* [What the task asks]: Return, exactly and in full, the lines of the records below starting at the one with "green arrow: (77, 50) -> (60, 60), turned 35" and ending at the one with "pink triangle: (102, 77)", and no other lines.

------ Information supplied

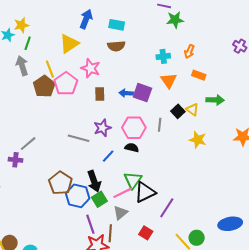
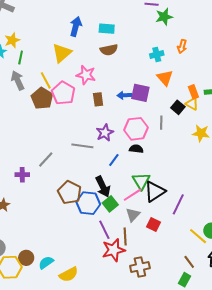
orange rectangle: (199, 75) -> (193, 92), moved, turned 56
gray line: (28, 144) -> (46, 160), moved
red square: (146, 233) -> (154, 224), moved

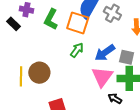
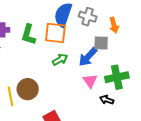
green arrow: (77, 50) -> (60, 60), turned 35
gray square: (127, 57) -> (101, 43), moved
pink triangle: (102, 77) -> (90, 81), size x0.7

------------
------ Information supplied

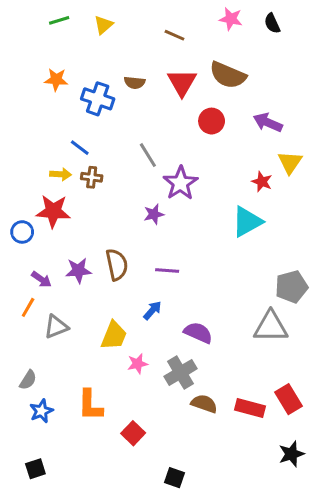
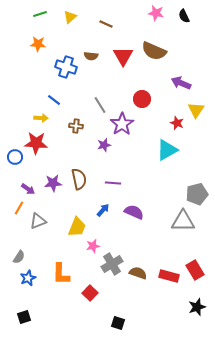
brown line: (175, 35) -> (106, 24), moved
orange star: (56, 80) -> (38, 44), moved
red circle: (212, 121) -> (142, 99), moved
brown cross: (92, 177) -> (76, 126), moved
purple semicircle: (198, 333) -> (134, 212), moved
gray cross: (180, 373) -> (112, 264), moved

------------

* [Answer space]:
green arrow: (77, 50) -> (60, 60), turned 35
gray square: (127, 57) -> (101, 43), moved
pink triangle: (102, 77) -> (90, 81), size x0.7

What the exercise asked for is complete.